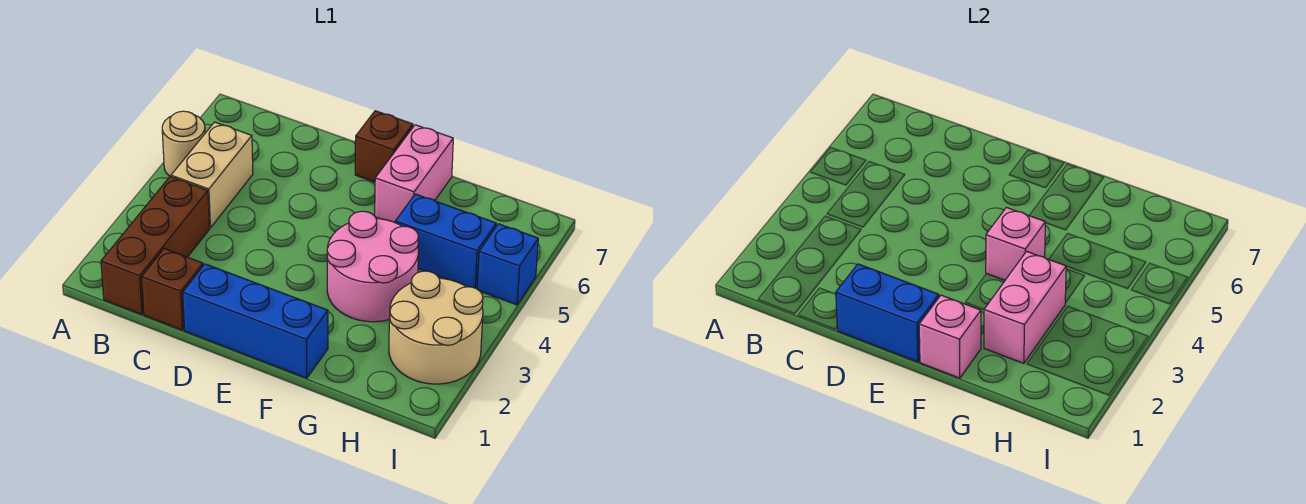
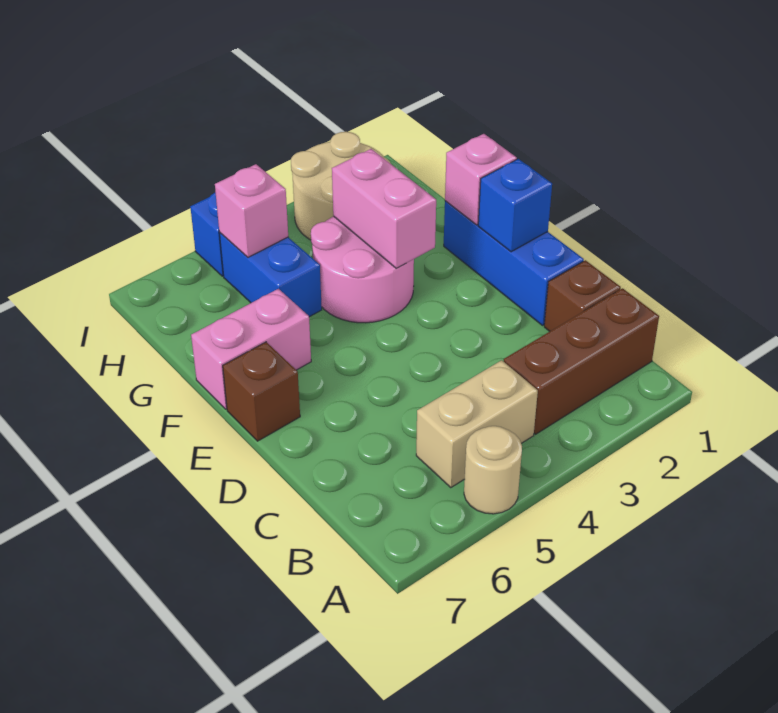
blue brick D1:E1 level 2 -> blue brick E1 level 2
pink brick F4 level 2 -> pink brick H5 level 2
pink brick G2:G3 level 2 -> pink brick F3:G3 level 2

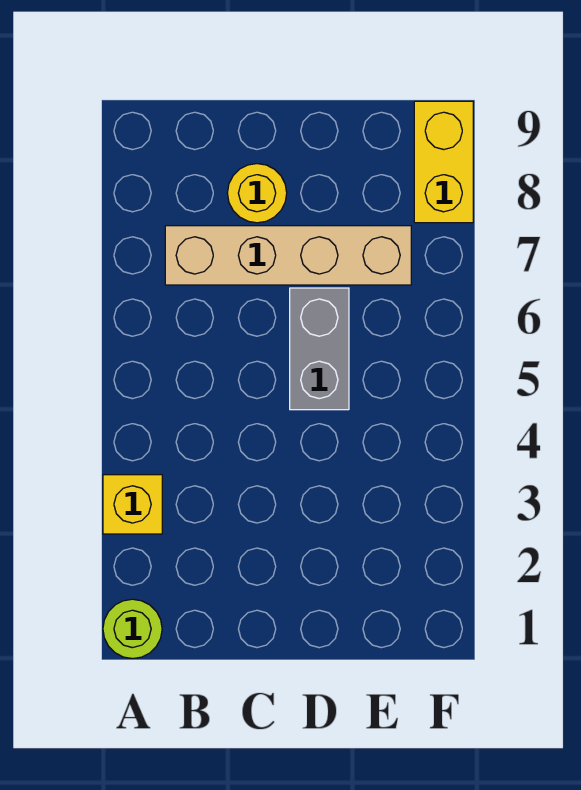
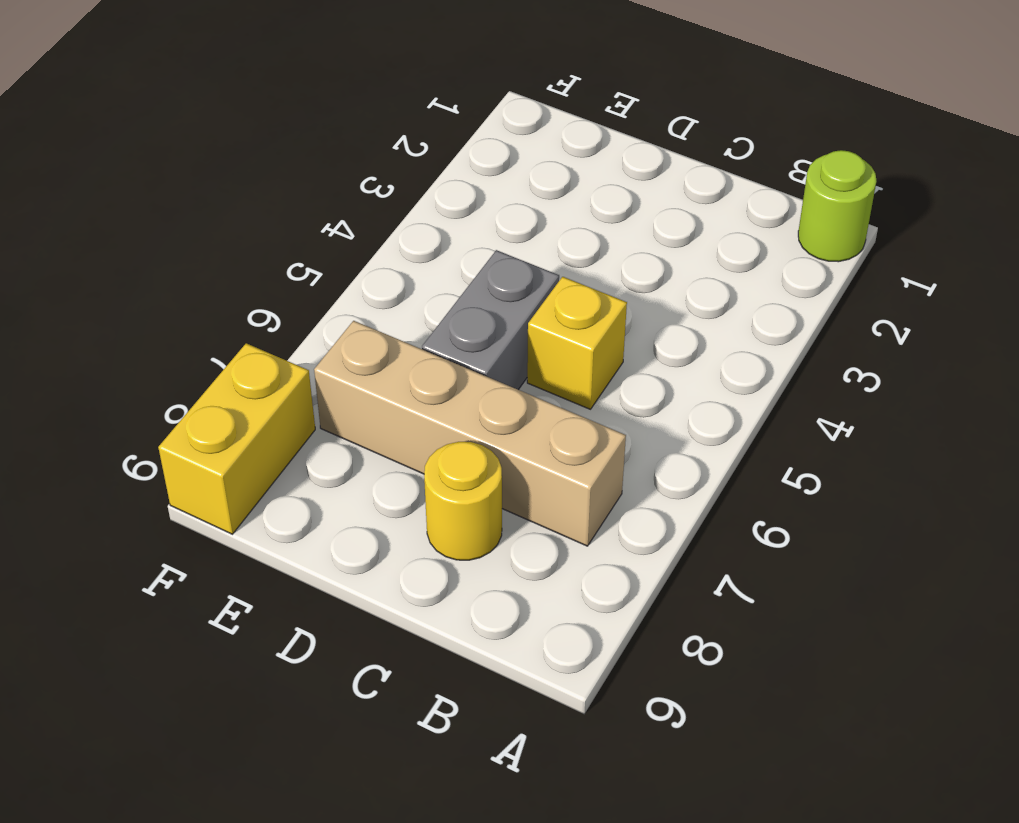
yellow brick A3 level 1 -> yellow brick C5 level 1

=====

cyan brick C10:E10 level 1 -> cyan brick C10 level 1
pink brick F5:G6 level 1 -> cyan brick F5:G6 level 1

=====

- [What you need to do]: From the material above, reproduce only what runs from the line holding "blue brick D1:E1" down to the line holding "yellow brick A3", both included, pictures excluded.

- [Output for this exercise]:
blue brick D1:E1 level 2 -> blue brick E1 level 2
pink brick F4 level 2 -> pink brick H5 level 2
pink brick G2:G3 level 2 -> pink brick F3:G3 level 2

yellow brick A3 level 1 -> yellow brick C5 level 1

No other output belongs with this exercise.